### WHAT THE EXERCISE ASKS
In the records below, arrange the lines from the one containing "How much distance" through the one containing "Question: Among these", inclusive, as a numbered list. Omit blank lines and pictures.

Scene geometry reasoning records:
□ □ □
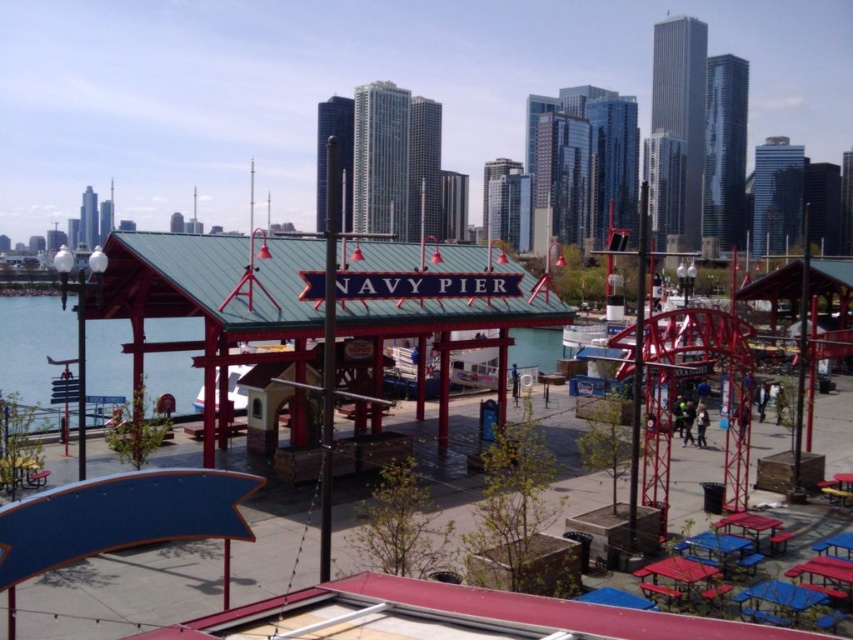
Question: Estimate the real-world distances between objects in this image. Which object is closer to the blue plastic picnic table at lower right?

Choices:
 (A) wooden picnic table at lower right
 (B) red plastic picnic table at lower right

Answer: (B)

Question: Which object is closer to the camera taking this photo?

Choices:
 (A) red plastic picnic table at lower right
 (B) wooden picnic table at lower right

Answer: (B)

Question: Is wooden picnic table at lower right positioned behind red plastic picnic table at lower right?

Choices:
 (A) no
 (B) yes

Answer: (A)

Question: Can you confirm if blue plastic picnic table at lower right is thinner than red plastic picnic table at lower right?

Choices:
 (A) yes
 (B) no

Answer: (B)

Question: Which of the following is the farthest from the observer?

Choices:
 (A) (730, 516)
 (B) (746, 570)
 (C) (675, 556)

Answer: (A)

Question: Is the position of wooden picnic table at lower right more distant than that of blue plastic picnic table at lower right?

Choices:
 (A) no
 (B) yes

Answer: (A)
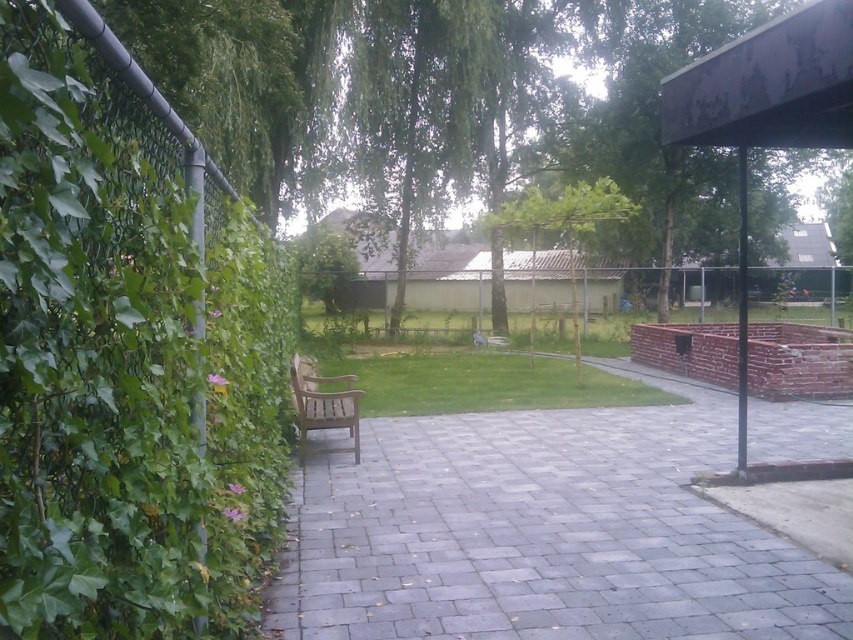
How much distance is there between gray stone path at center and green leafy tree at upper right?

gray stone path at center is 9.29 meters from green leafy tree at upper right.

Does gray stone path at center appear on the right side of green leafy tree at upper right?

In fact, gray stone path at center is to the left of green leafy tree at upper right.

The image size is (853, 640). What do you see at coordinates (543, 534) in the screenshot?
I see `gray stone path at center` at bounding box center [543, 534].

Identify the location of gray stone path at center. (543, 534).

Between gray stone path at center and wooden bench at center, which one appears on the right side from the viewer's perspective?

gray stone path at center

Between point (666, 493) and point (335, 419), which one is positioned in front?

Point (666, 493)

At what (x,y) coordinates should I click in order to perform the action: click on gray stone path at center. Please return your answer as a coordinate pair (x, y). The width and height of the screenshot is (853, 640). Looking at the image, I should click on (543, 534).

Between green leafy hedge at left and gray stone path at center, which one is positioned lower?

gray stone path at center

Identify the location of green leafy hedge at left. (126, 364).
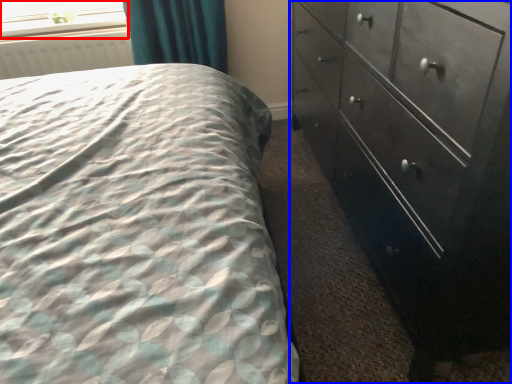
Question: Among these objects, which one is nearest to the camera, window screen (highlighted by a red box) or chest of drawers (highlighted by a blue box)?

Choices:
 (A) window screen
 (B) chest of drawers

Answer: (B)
□ □ □
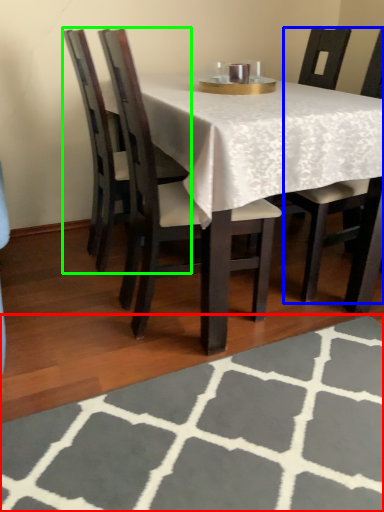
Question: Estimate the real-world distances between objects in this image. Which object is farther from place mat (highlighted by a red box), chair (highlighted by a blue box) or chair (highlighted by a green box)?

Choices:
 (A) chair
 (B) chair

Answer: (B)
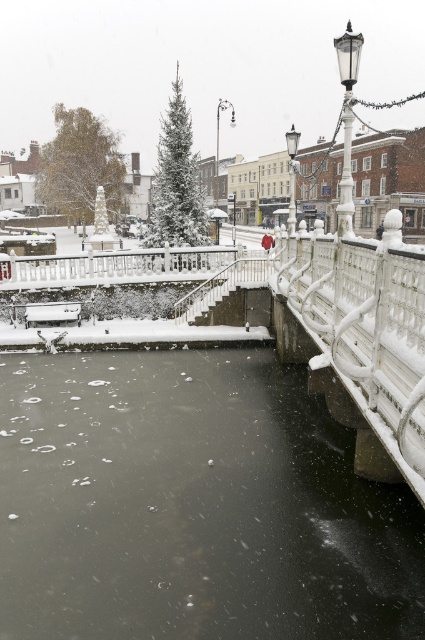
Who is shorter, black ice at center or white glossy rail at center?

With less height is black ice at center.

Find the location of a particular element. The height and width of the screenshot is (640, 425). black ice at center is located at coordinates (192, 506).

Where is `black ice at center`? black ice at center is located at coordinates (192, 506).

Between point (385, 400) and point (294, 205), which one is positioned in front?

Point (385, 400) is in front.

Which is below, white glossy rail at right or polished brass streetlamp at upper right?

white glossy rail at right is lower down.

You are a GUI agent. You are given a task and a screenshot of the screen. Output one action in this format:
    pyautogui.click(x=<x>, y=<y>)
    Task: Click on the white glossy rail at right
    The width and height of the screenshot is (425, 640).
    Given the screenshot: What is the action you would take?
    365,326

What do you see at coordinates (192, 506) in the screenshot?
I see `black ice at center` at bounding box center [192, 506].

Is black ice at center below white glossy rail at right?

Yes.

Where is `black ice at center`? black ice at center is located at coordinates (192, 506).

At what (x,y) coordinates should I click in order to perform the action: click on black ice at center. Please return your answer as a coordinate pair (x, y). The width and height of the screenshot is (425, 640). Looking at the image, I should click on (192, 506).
□ □ □
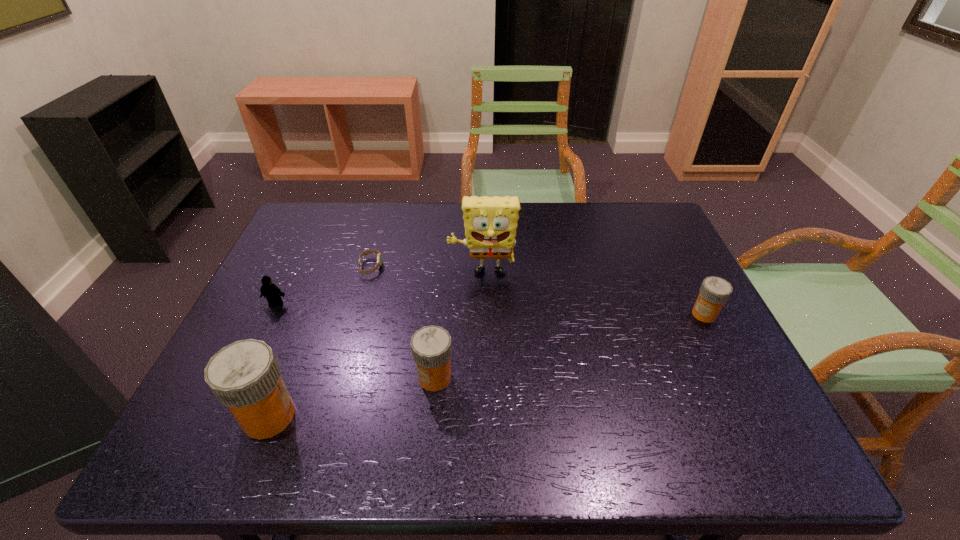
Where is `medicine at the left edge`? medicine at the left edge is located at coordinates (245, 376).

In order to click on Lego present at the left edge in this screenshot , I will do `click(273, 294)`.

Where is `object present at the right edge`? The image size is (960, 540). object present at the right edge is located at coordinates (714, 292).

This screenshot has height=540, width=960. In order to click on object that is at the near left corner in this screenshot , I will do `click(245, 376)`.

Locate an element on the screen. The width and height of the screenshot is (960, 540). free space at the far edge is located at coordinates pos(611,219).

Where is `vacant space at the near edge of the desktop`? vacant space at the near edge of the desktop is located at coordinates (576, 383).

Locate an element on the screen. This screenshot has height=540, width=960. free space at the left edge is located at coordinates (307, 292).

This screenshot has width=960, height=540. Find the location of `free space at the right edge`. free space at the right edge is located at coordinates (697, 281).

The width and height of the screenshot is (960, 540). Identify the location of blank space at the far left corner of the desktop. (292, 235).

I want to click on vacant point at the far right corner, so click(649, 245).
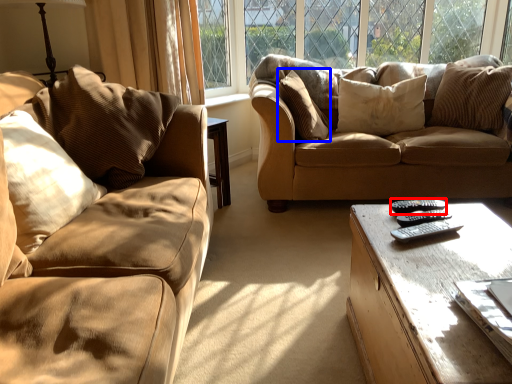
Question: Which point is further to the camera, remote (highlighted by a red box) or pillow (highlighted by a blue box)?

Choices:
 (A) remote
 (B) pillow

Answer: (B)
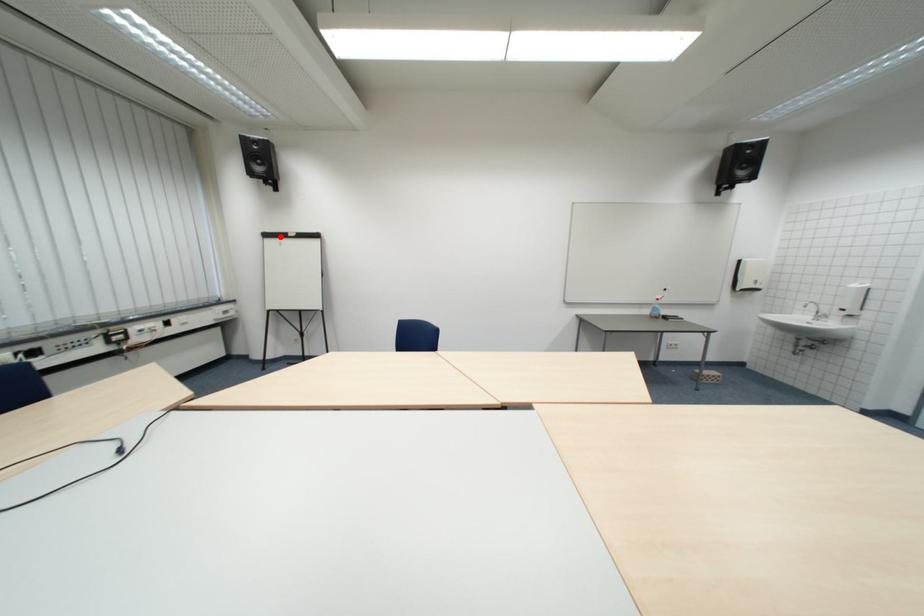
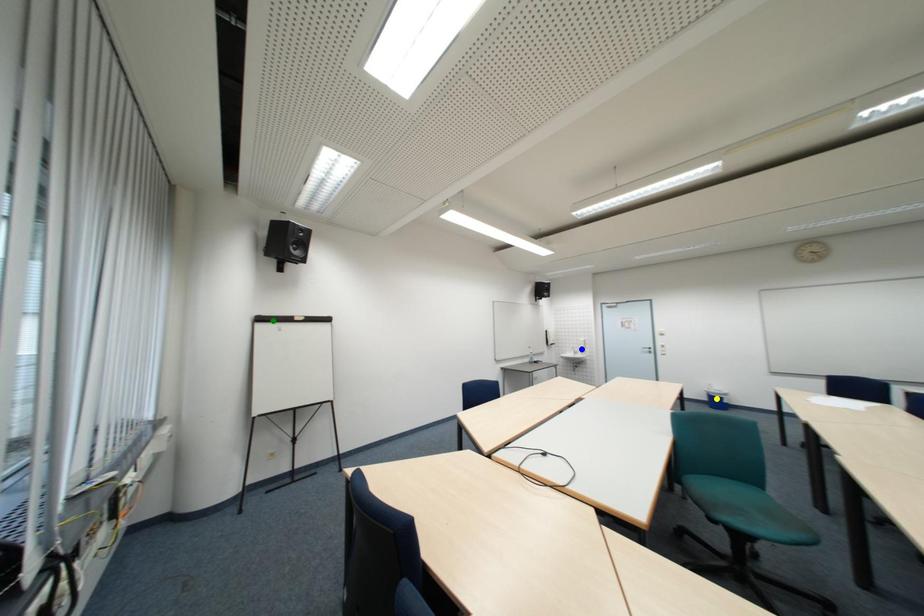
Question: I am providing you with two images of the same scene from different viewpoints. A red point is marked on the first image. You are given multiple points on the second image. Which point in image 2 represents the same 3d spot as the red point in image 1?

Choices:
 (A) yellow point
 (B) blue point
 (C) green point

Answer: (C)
□ □ □
### SOLVED PROBLEM
1. How much distance is there between gray stone path at center and green leafy tree at upper right?
2. gray stone path at center is 9.29 meters from green leafy tree at upper right.
3. Does gray stone path at center appear on the right side of green leafy tree at upper right?
4. In fact, gray stone path at center is to the left of green leafy tree at upper right.
5. The image size is (853, 640). What do you see at coordinates (543, 534) in the screenshot?
6. I see `gray stone path at center` at bounding box center [543, 534].
7. Identify the location of gray stone path at center. (543, 534).
8. Between gray stone path at center and wooden bench at center, which one appears on the right side from the viewer's perspective?
9. gray stone path at center
10. Between point (666, 493) and point (335, 419), which one is positioned in front?
11. Point (666, 493)
12. At what (x,y) coordinates should I click in order to perform the action: click on gray stone path at center. Please return your answer as a coordinate pair (x, y). The width and height of the screenshot is (853, 640). Looking at the image, I should click on (543, 534).
13. Between green leafy hedge at left and gray stone path at center, which one is positioned lower?
14. gray stone path at center
15. Identify the location of green leafy hedge at left. (126, 364).
16. Question: Among these objects, which one is nearest to the camera, window screen (highlighted by a red box) or chest of drawers (highlighted by a blue box)?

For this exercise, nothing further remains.